EXERCISE INSTRUCTIONS – In your copy, reproduce each entry exactly and include no picture.

================================

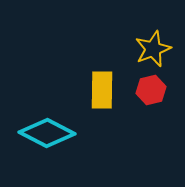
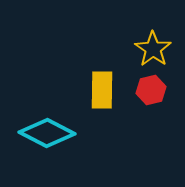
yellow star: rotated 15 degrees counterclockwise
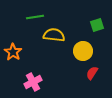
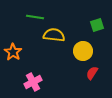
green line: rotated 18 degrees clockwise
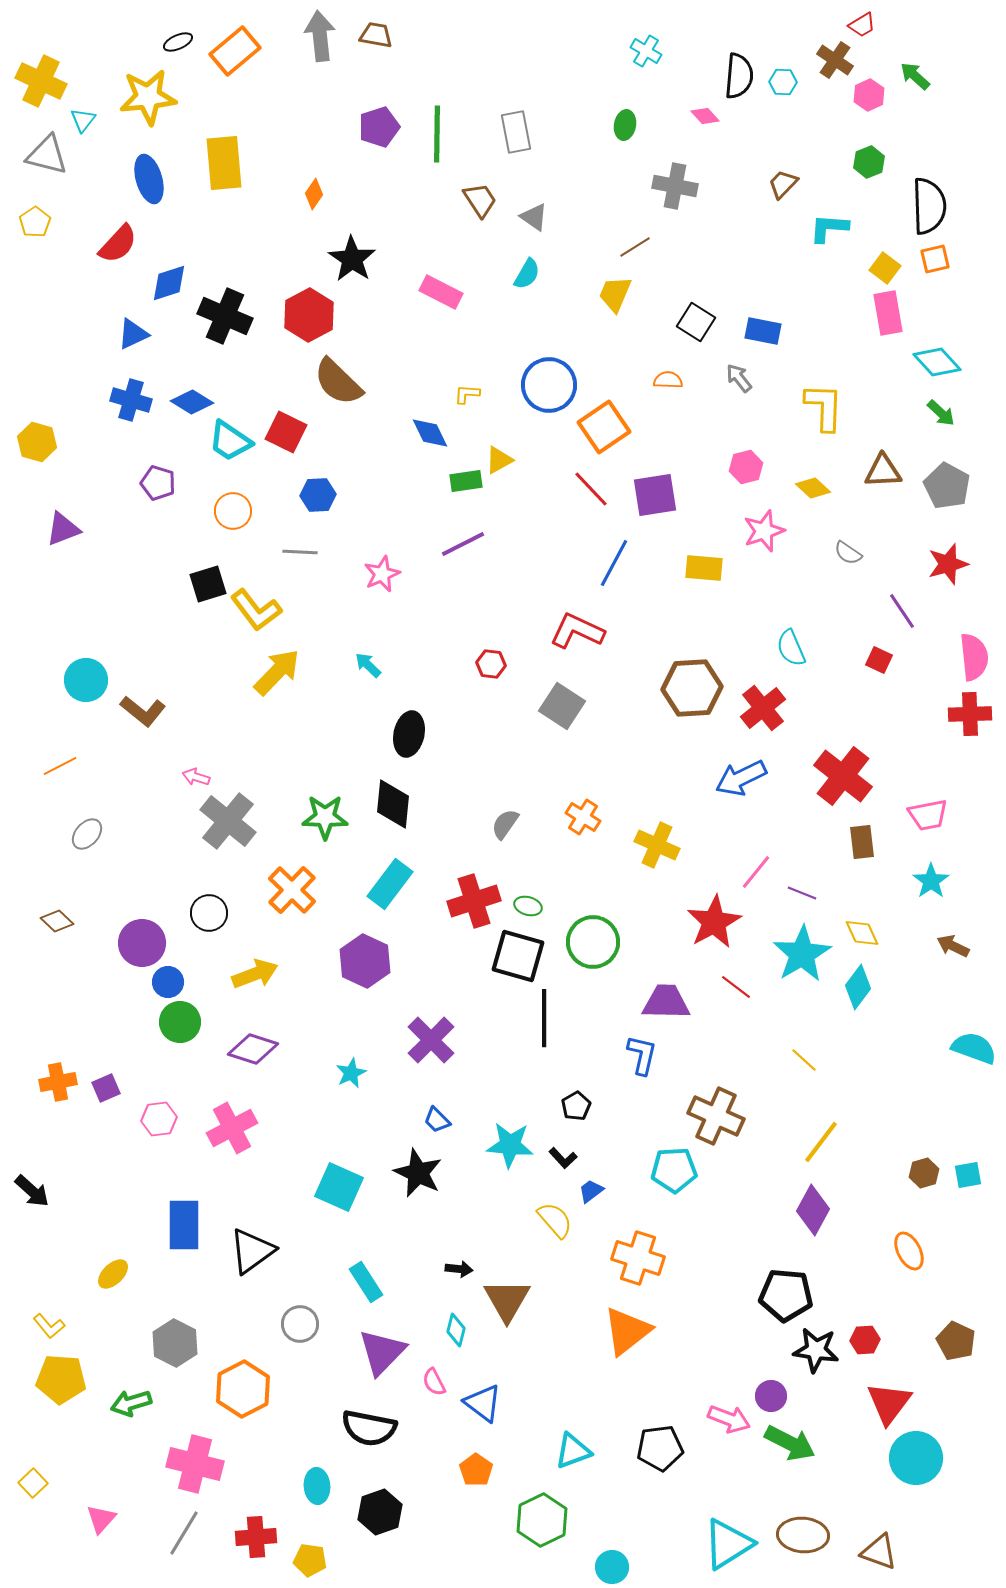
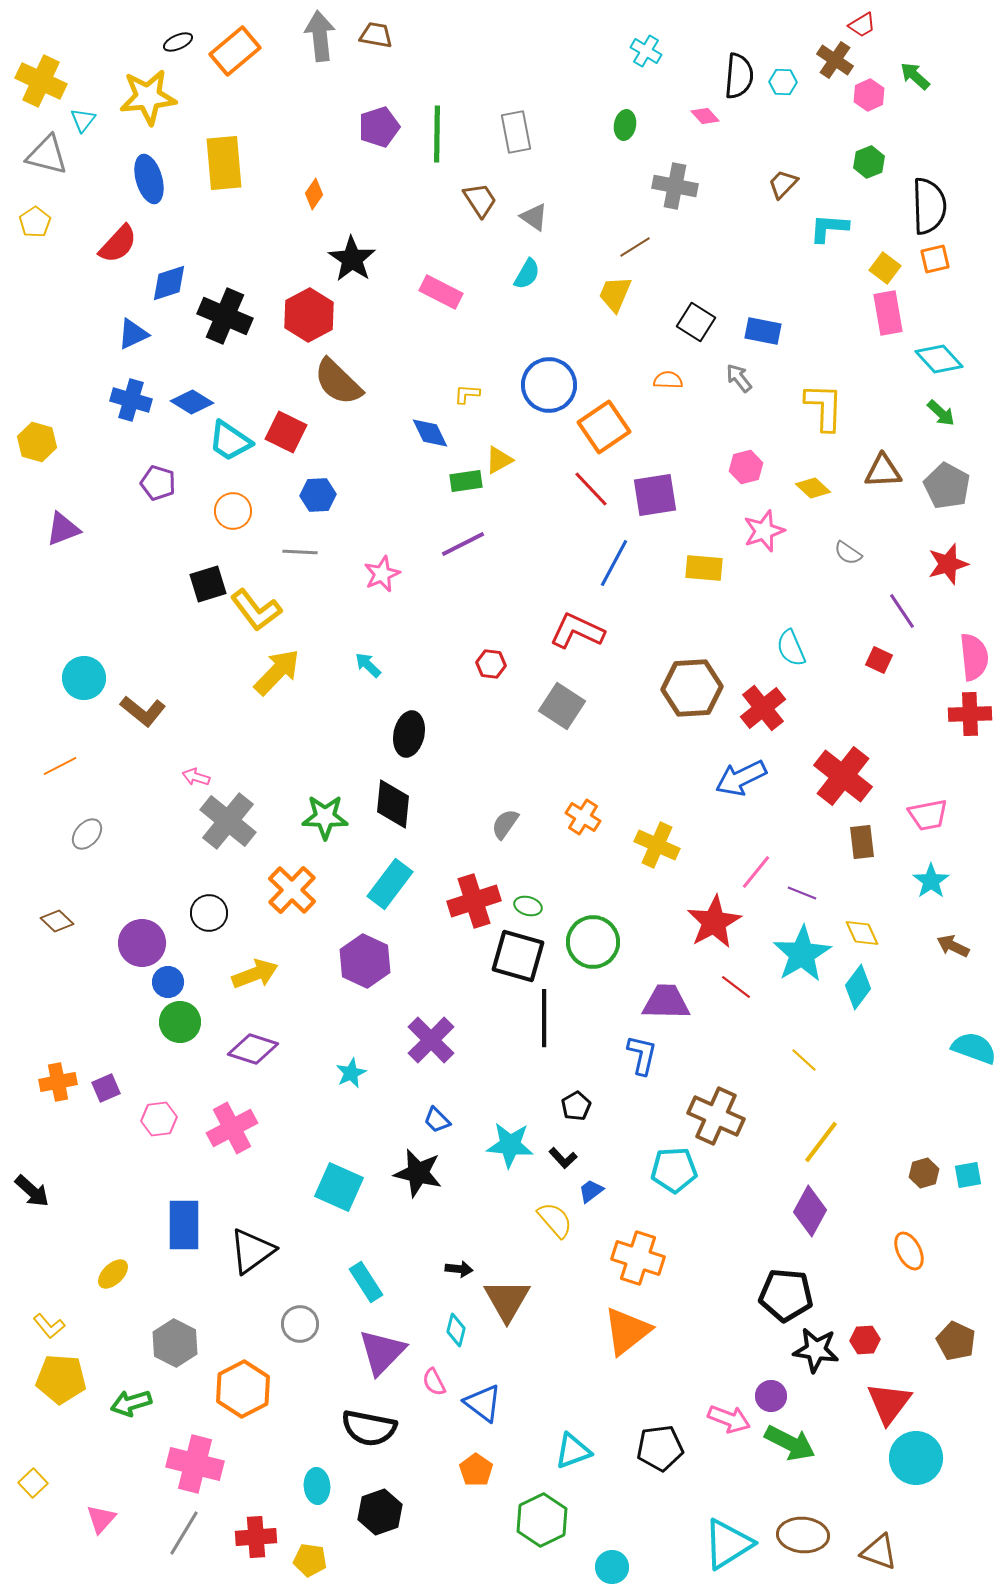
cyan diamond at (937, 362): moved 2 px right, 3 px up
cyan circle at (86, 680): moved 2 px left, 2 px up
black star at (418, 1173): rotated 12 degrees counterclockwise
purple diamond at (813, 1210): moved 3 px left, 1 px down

================================

TASK RESULT –
yellow star: rotated 15 degrees counterclockwise
green line: rotated 18 degrees clockwise
cyan diamond at (937, 362): moved 2 px right, 3 px up
cyan circle at (86, 680): moved 2 px left, 2 px up
black star at (418, 1173): rotated 12 degrees counterclockwise
purple diamond at (813, 1210): moved 3 px left, 1 px down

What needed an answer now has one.